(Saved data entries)
····················

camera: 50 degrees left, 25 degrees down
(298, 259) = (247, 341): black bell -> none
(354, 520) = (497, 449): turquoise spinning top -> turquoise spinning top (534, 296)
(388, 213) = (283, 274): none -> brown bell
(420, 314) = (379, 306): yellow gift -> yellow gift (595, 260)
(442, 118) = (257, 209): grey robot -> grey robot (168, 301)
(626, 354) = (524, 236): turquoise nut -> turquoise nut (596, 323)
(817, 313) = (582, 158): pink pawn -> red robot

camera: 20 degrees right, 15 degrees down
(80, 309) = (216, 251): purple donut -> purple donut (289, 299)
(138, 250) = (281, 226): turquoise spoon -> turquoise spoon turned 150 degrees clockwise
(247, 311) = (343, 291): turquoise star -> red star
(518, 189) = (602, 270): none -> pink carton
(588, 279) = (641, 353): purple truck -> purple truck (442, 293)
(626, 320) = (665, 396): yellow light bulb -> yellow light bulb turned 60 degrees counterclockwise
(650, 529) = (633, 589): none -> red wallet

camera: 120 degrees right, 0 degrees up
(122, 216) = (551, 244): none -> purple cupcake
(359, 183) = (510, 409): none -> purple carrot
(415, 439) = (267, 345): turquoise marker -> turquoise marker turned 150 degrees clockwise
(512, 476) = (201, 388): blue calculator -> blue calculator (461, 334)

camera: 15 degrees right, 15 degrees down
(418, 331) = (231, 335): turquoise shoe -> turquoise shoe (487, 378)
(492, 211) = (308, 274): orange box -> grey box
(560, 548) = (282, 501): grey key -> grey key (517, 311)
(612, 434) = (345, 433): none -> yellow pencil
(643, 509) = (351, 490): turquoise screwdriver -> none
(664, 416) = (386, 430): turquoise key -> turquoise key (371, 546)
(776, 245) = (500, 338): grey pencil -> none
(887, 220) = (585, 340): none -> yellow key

····················

### WHAT NEEDS TO BE DONE
What you should do is return the records above exactly, leaving nothing out.

### WRITTEN RESPONSE
camera: 50 degrees left, 25 degrees down
(298, 259) = (247, 341): black bell -> none
(354, 520) = (497, 449): turquoise spinning top -> turquoise spinning top (534, 296)
(388, 213) = (283, 274): none -> brown bell
(420, 314) = (379, 306): yellow gift -> yellow gift (595, 260)
(442, 118) = (257, 209): grey robot -> grey robot (168, 301)
(626, 354) = (524, 236): turquoise nut -> turquoise nut (596, 323)
(817, 313) = (582, 158): pink pawn -> red robot

camera: 20 degrees right, 15 degrees down
(80, 309) = (216, 251): purple donut -> purple donut (289, 299)
(138, 250) = (281, 226): turquoise spoon -> turquoise spoon turned 150 degrees clockwise
(247, 311) = (343, 291): turquoise star -> red star
(518, 189) = (602, 270): none -> pink carton
(588, 279) = (641, 353): purple truck -> purple truck (442, 293)
(626, 320) = (665, 396): yellow light bulb -> yellow light bulb turned 60 degrees counterclockwise
(650, 529) = (633, 589): none -> red wallet

camera: 120 degrees right, 0 degrees up
(122, 216) = (551, 244): none -> purple cupcake
(359, 183) = (510, 409): none -> purple carrot
(415, 439) = (267, 345): turquoise marker -> turquoise marker turned 150 degrees clockwise
(512, 476) = (201, 388): blue calculator -> blue calculator (461, 334)

camera: 15 degrees right, 15 degrees down
(418, 331) = (231, 335): turquoise shoe -> turquoise shoe (487, 378)
(492, 211) = (308, 274): orange box -> grey box
(560, 548) = (282, 501): grey key -> grey key (517, 311)
(612, 434) = (345, 433): none -> yellow pencil
(643, 509) = (351, 490): turquoise screwdriver -> none
(664, 416) = (386, 430): turquoise key -> turquoise key (371, 546)
(776, 245) = (500, 338): grey pencil -> none
(887, 220) = (585, 340): none -> yellow key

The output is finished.